### Excerpted records ###

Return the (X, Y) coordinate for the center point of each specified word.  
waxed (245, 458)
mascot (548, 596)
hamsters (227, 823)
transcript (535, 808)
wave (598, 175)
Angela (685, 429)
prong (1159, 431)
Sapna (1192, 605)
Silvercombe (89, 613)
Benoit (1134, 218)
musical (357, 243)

###
### Excerpted records ###

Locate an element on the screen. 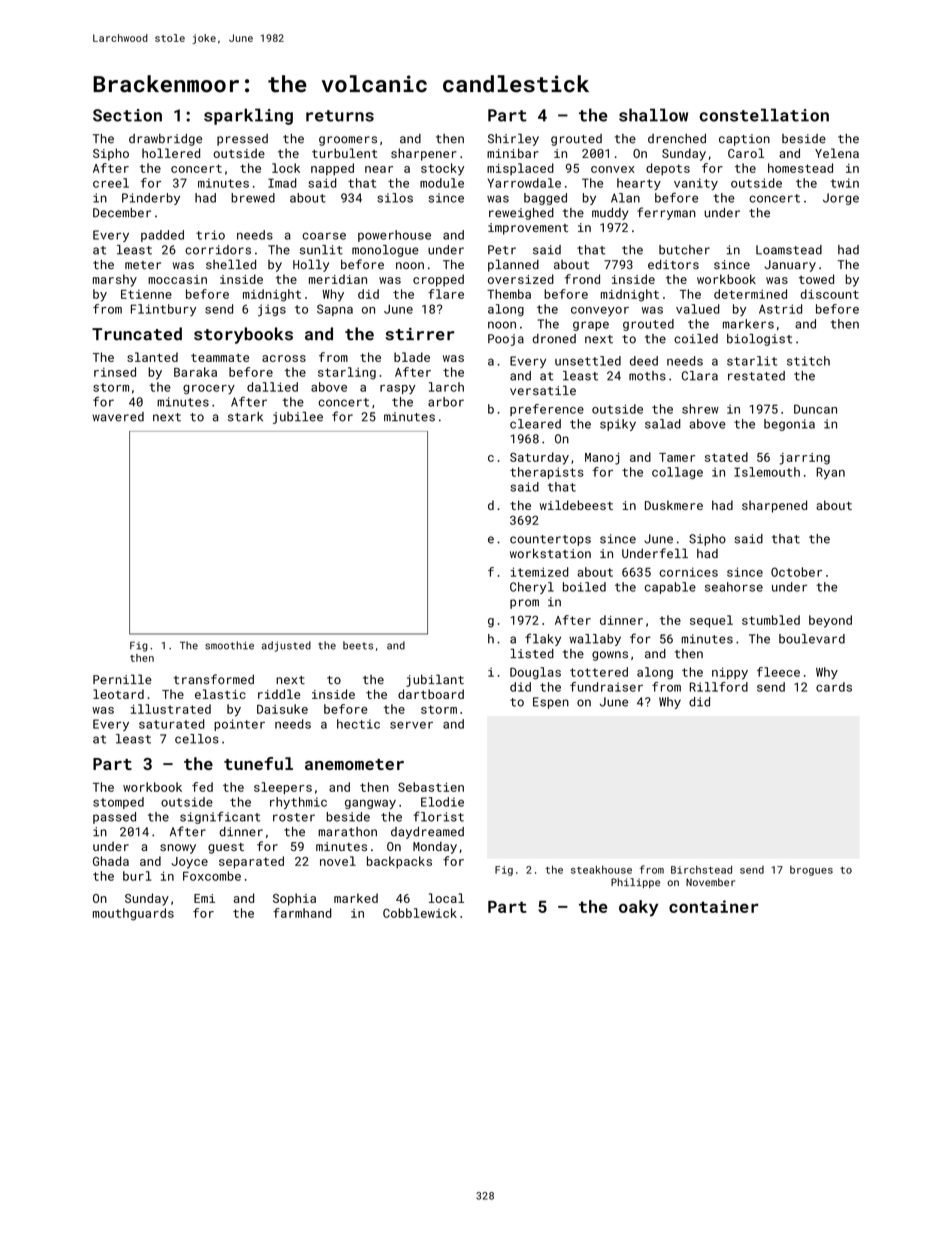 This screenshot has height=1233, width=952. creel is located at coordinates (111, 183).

###
### Excerpted records ###

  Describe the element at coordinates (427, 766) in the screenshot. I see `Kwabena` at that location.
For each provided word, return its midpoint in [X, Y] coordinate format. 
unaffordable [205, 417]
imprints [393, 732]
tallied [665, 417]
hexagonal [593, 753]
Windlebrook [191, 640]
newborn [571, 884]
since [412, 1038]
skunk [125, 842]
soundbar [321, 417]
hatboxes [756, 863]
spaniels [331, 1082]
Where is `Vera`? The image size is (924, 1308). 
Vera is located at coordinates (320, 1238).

###

Please recast the data from the line containing "Return the (X, Y)" to the line containing "musical (357, 243)", both included, as a JSON list of strings with one string per line and no blank lines.

[
  "Return the (X, Y) coordinate for the center point of each specified word.  ",
  "waxed (245, 458)",
  "mascot (548, 596)",
  "hamsters (227, 823)",
  "transcript (535, 808)",
  "wave (598, 175)",
  "Angela (685, 429)",
  "prong (1159, 431)",
  "Sapna (1192, 605)",
  "Silvercombe (89, 613)",
  "Benoit (1134, 218)",
  "musical (357, 243)"
]